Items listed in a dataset
[Start of Attachment]
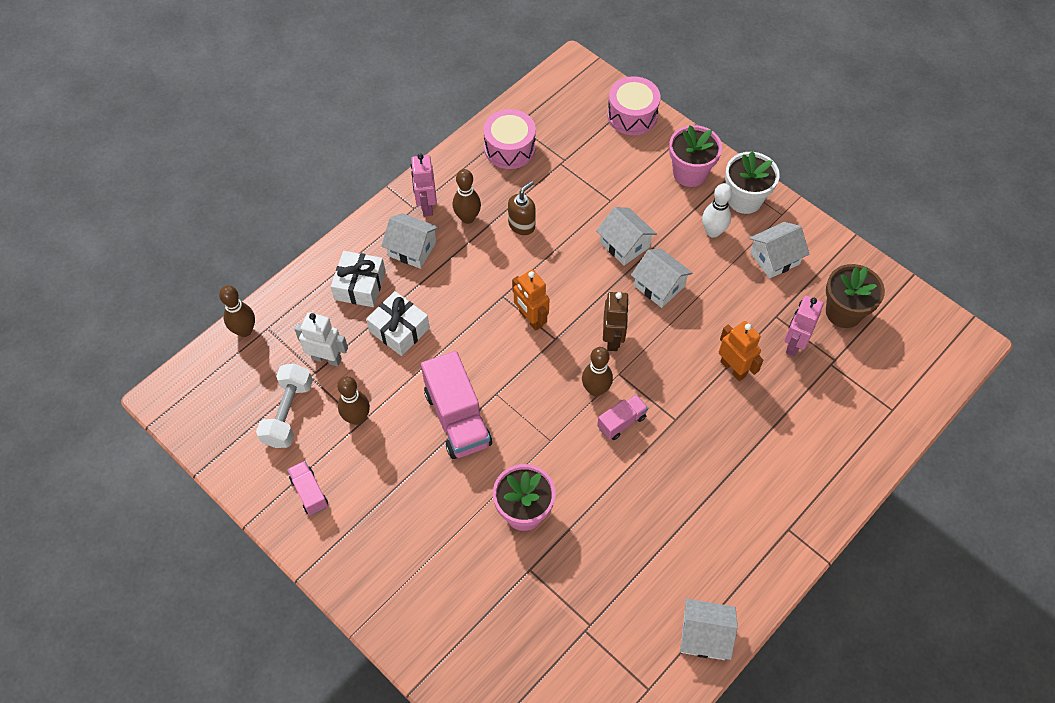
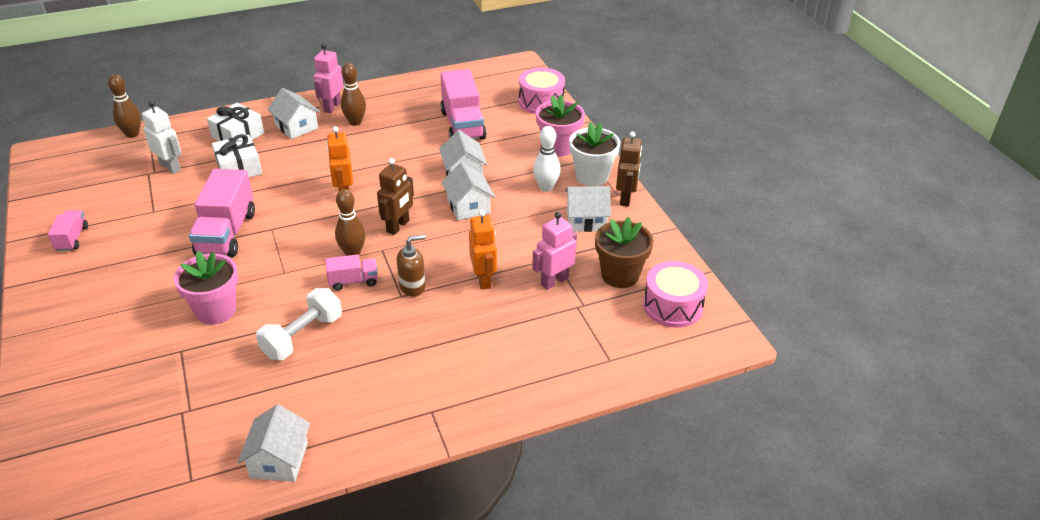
camera: 25 degrees right, 20 degrees down
white dumbbell [256,364,313,448] -> white dumbbell moved to [256,288,342,360]
brown bowling pin [337,376,370,425] -> none
pink drum [483,109,536,169] -> pink drum moved to [643,261,708,328]
brown soap dispenser [508,181,536,235] -> brown soap dispenser moved to [397,234,426,296]
white house [680,599,738,660] -> white house turned 60 degrees clockwise [237,404,310,482]
none -> pink truck [440,69,486,140]
none -> brown robot [616,131,642,207]

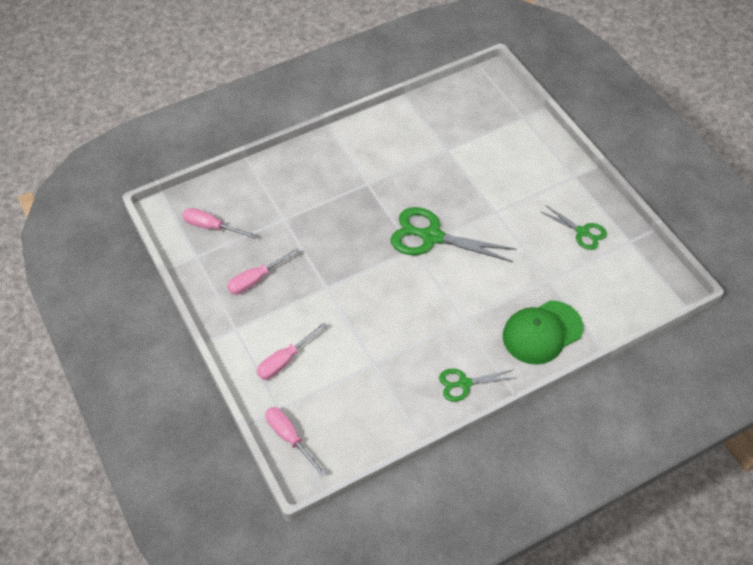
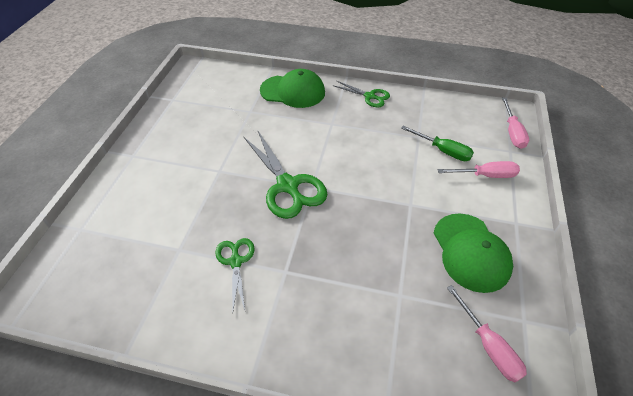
camera: 140 degrees left, 5 degrees down
pink screwdriver [227,249,300,295] -> green cap [434,213,513,293]
green scissors [540,205,607,250] -> green scissors moved to [215,238,255,310]
none -> green screwdriver [401,126,474,161]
[End of Attachment]
- **Exercise aim**:
Nothing but the lines from the top of the data above through the line containing "pink screwdriver [227,249,300,295]" should be output, exactly as written and without the pictures.

- **Answer to the exercise**:
camera: 25 degrees right, 20 degrees down
white dumbbell [256,364,313,448] -> white dumbbell moved to [256,288,342,360]
brown bowling pin [337,376,370,425] -> none
pink drum [483,109,536,169] -> pink drum moved to [643,261,708,328]
brown soap dispenser [508,181,536,235] -> brown soap dispenser moved to [397,234,426,296]
white house [680,599,738,660] -> white house turned 60 degrees clockwise [237,404,310,482]
none -> pink truck [440,69,486,140]
none -> brown robot [616,131,642,207]

camera: 140 degrees left, 5 degrees down
pink screwdriver [227,249,300,295] -> green cap [434,213,513,293]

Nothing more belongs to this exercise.